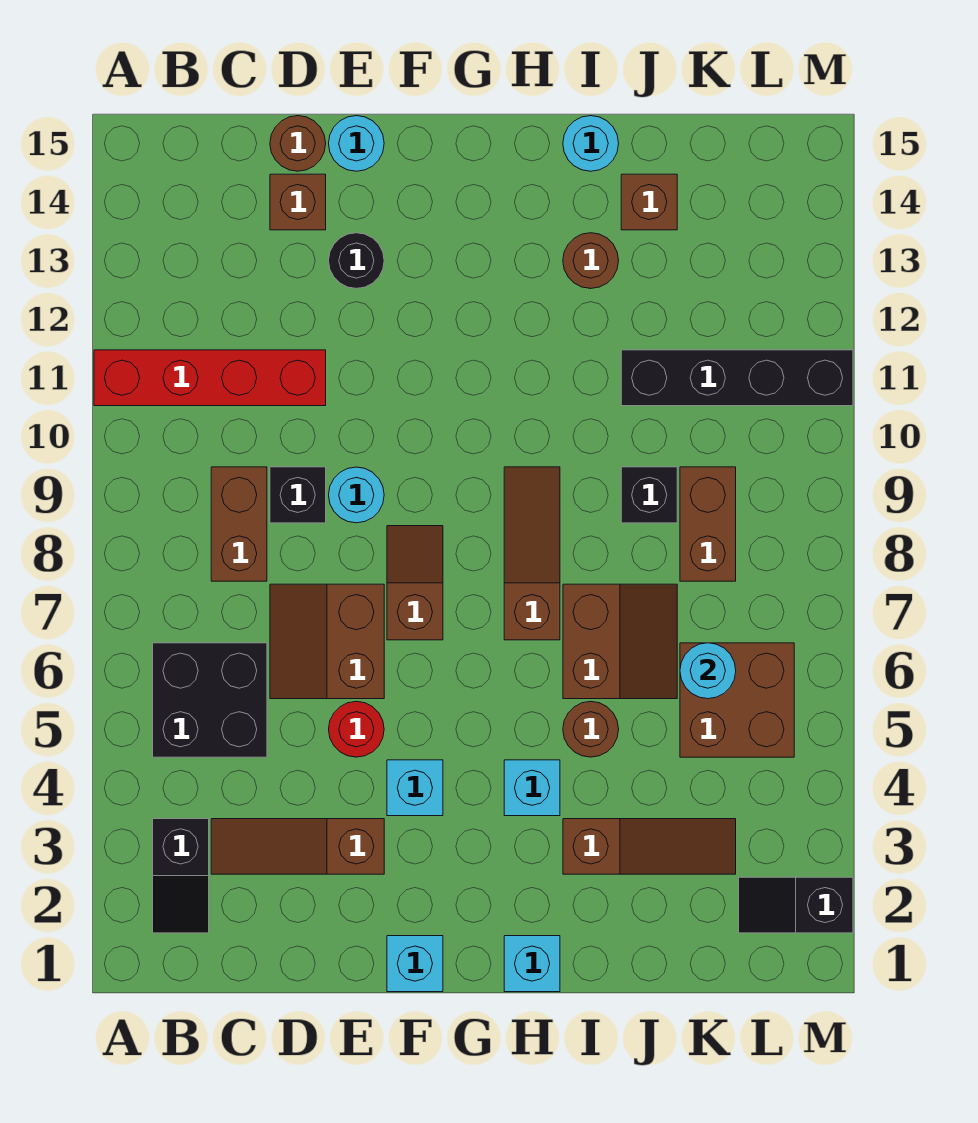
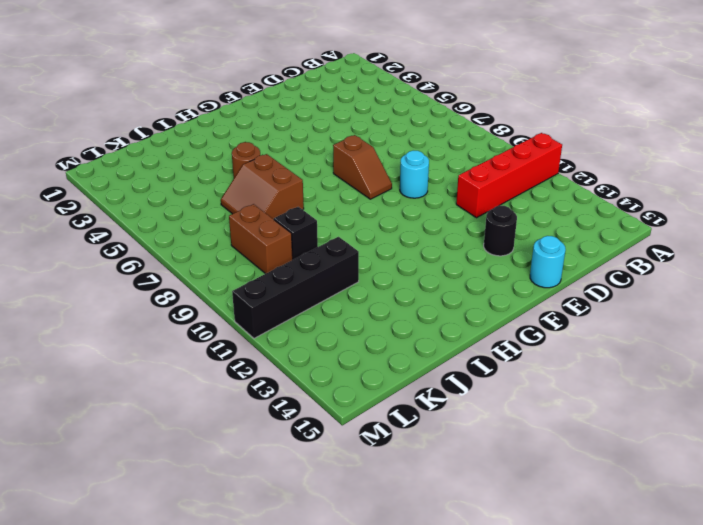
none -> black slope B2:B3 level 1 top 3
none -> black brick B5:C6 level 1
none -> brown slope C3:E3 level 1 top E
none -> brown brick C8:C9 level 1

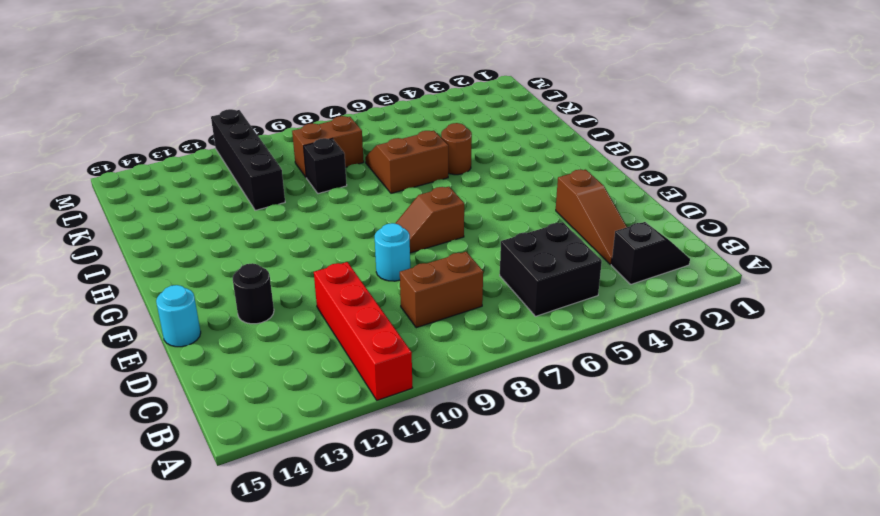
none -> brown slope D6:E7 level 1 top E
none -> black brick D9 level 1
none -> brown brick D14 level 1
none -> brown round brick D15 level 1

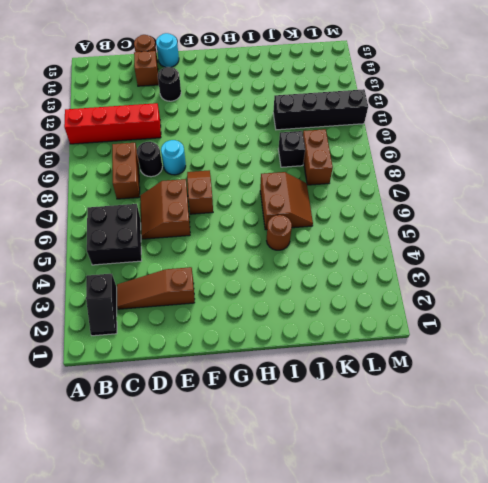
black round brick D9 level 1 -> black brick D9 level 1
none -> red round brick E5 level 1
none -> cyan brick F1 level 1
none -> cyan brick F4 level 1
none -> cyan brick H1 level 1

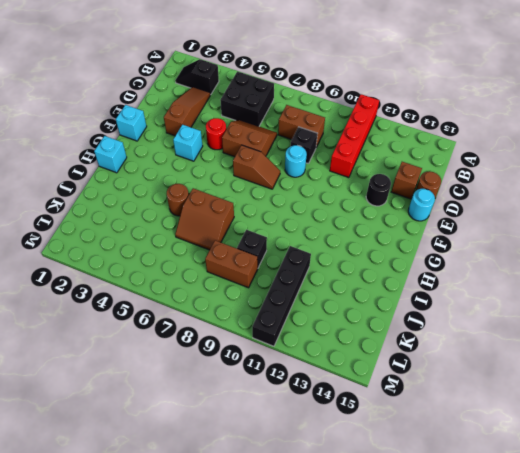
none -> cyan brick H4 level 1
none -> brown slope H7:H9 level 1 top 7
none -> brown slope I3:K3 level 1 top I
none -> brown round brick I13 level 1

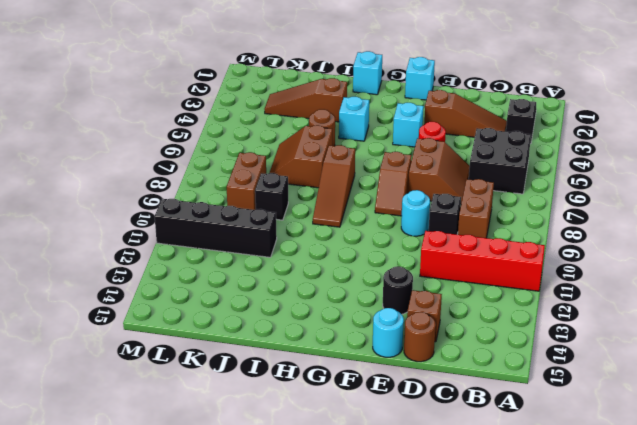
none -> brown round brick I13 level 1
none -> cyan round brick I15 level 1
none -> brown brick J14 level 1
none -> brown brick K5:L6 level 1

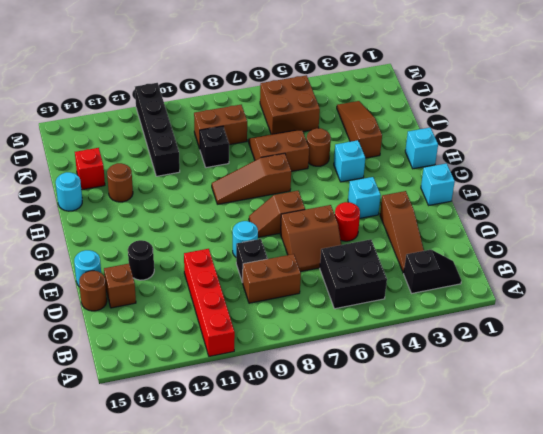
red brick J14 level 1 -> brown brick J14 level 1
none -> black slope L2:M2 level 1 top M
none -> cyan round brick K6 level 2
* * * * *
What the task requires
Your reply should contain only the number of lines in the entries above with the word "cyan".

Written response
6